=== Your instructions ===
Below is some data. Retype exactly the lines starting at the one with "black eraser: 2 -> 1" and ending at the one with "red eraser: 0 -> 3".

━━━ Dataset extract

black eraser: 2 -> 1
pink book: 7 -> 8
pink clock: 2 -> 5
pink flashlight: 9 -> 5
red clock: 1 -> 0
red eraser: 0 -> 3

━━━━━━
━━━ Dataset extract

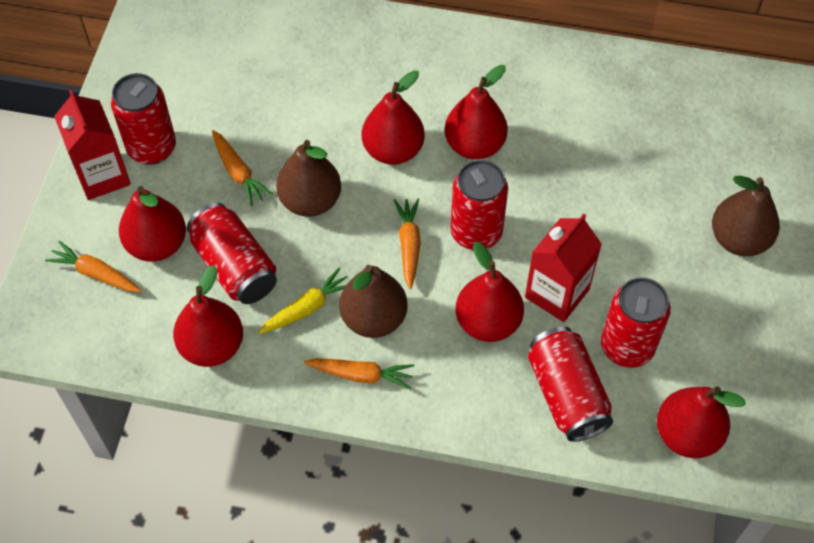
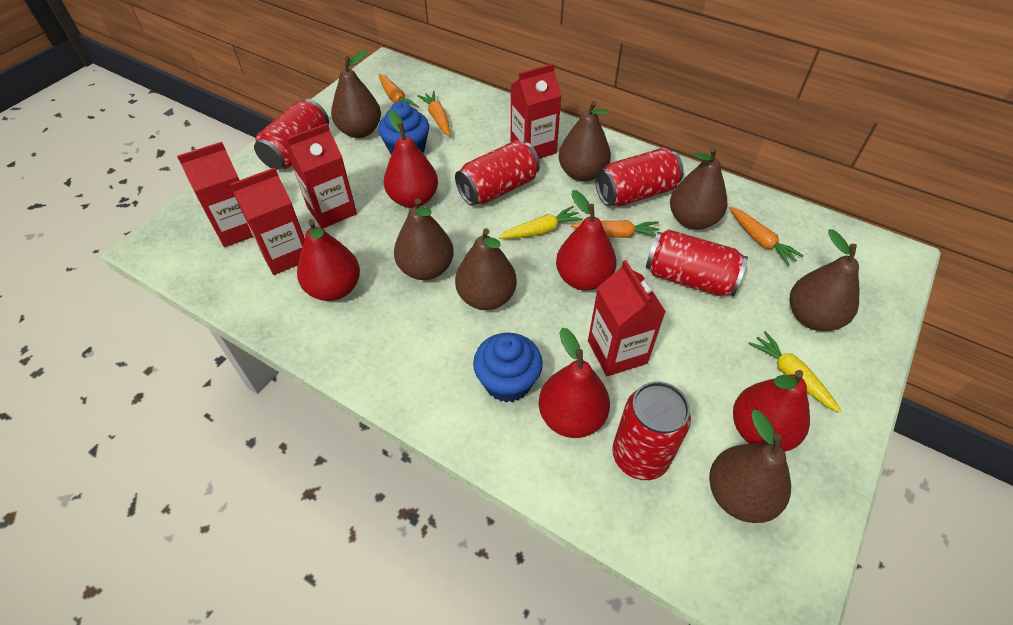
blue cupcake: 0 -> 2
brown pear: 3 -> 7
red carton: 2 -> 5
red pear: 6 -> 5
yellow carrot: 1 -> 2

━━━━━━
━━━ Dataset extract

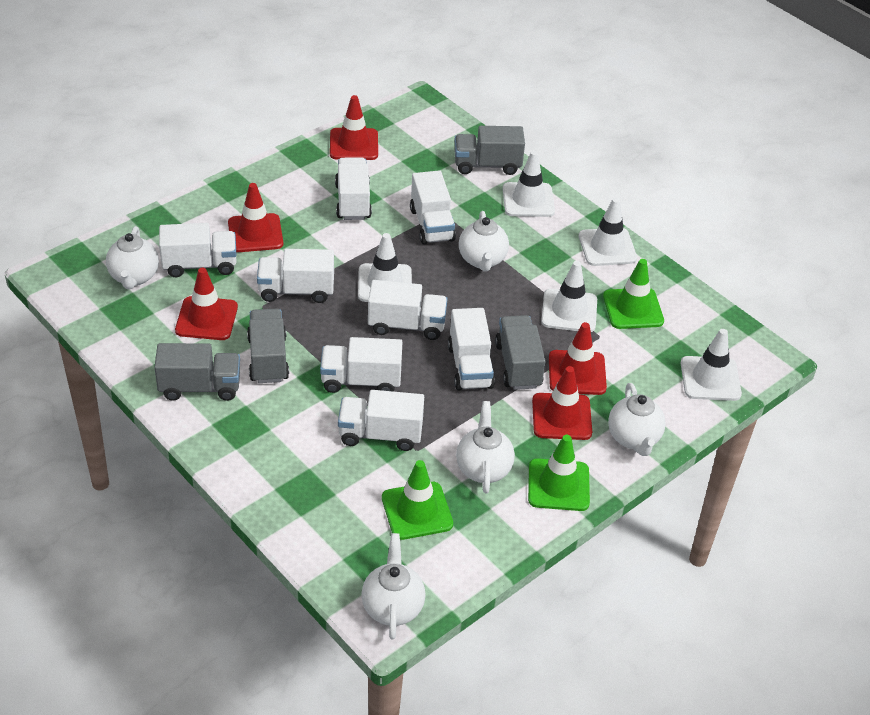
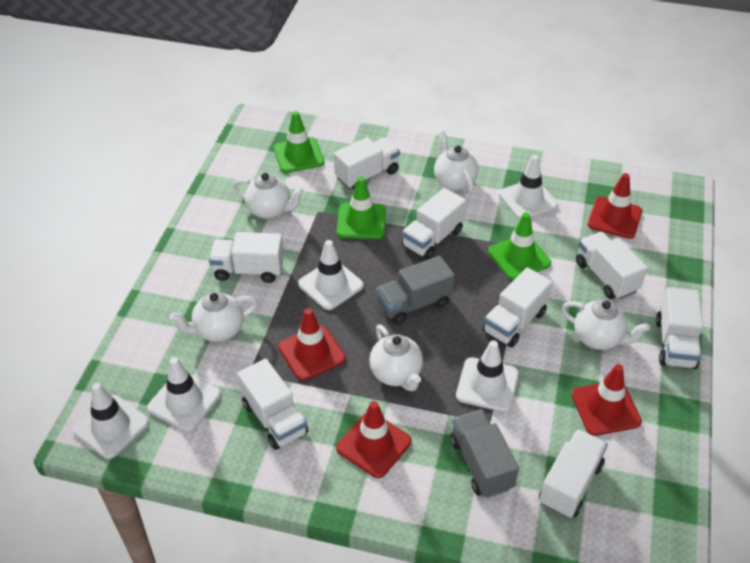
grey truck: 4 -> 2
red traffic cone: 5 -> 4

━━━━━━

=== Solved exercise ===
black eraser: 2 -> 1
pink book: 7 -> 8
pink clock: 2 -> 5
pink flashlight: 9 -> 5
red clock: 1 -> 0
red eraser: 0 -> 3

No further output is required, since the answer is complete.